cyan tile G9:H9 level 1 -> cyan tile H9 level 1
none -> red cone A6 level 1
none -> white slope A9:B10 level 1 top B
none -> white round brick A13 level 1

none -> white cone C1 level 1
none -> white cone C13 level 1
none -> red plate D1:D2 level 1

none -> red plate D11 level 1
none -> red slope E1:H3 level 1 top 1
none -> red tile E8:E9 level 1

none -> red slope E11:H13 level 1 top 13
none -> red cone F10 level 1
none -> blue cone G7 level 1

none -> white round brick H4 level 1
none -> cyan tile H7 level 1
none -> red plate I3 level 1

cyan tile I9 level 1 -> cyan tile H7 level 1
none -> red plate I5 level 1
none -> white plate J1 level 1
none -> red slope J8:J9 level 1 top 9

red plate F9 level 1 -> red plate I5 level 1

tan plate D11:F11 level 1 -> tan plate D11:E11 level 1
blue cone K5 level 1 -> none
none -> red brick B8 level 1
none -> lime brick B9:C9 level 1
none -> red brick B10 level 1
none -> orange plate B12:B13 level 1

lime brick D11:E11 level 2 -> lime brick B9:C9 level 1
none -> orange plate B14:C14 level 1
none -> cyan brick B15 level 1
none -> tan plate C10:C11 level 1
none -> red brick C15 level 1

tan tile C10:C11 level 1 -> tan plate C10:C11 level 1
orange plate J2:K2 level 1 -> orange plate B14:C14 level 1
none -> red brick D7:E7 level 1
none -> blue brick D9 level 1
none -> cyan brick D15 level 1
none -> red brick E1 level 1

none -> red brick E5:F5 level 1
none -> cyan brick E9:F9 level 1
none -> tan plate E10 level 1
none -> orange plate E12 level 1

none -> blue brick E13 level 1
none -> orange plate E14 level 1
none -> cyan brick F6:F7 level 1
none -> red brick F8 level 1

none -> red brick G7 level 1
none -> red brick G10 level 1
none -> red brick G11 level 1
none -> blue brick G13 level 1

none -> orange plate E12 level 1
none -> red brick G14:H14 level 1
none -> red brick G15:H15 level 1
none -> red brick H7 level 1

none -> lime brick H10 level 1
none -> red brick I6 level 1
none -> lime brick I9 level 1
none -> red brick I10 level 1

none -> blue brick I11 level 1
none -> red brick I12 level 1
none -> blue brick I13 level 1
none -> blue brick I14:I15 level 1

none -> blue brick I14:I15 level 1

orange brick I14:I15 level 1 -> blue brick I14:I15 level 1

========================================

§ **EXERCISE GOAL**
Beginning with the opening line and ending with the final one, transcribe the material exactly.

§ **EXERCISE SOLUTION**
cyan tile G9:H9 level 1 -> cyan tile H9 level 1
none -> red cone A6 level 1
none -> white slope A9:B10 level 1 top B
none -> white round brick A13 level 1

none -> white cone C1 level 1
none -> white cone C13 level 1
none -> red plate D1:D2 level 1

none -> red plate D11 level 1
none -> red slope E1:H3 level 1 top 1
none -> red tile E8:E9 level 1

none -> red slope E11:H13 level 1 top 13
none -> red cone F10 level 1
none -> blue cone G7 level 1

none -> white round brick H4 level 1
none -> cyan tile H7 level 1
none -> red plate I3 level 1

cyan tile I9 level 1 -> cyan tile H7 level 1
none -> red plate I5 level 1
none -> white plate J1 level 1
none -> red slope J8:J9 level 1 top 9

red plate F9 level 1 -> red plate I5 level 1

tan plate D11:F11 level 1 -> tan plate D11:E11 level 1
blue cone K5 level 1 -> none
none -> red brick B8 level 1
none -> lime brick B9:C9 level 1
none -> red brick B10 level 1
none -> orange plate B12:B13 level 1

lime brick D11:E11 level 2 -> lime brick B9:C9 level 1
none -> orange plate B14:C14 level 1
none -> cyan brick B15 level 1
none -> tan plate C10:C11 level 1
none -> red brick C15 level 1

tan tile C10:C11 level 1 -> tan plate C10:C11 level 1
orange plate J2:K2 level 1 -> orange plate B14:C14 level 1
none -> red brick D7:E7 level 1
none -> blue brick D9 level 1
none -> cyan brick D15 level 1
none -> red brick E1 level 1

none -> red brick E5:F5 level 1
none -> cyan brick E9:F9 level 1
none -> tan plate E10 level 1
none -> orange plate E12 level 1

none -> blue brick E13 level 1
none -> orange plate E14 level 1
none -> cyan brick F6:F7 level 1
none -> red brick F8 level 1

none -> red brick G7 level 1
none -> red brick G10 level 1
none -> red brick G11 level 1
none -> blue brick G13 level 1

none -> orange plate E12 level 1
none -> red brick G14:H14 level 1
none -> red brick G15:H15 level 1
none -> red brick H7 level 1

none -> lime brick H10 level 1
none -> red brick I6 level 1
none -> lime brick I9 level 1
none -> red brick I10 level 1

none -> blue brick I11 level 1
none -> red brick I12 level 1
none -> blue brick I13 level 1
none -> blue brick I14:I15 level 1

none -> blue brick I14:I15 level 1

orange brick I14:I15 level 1 -> blue brick I14:I15 level 1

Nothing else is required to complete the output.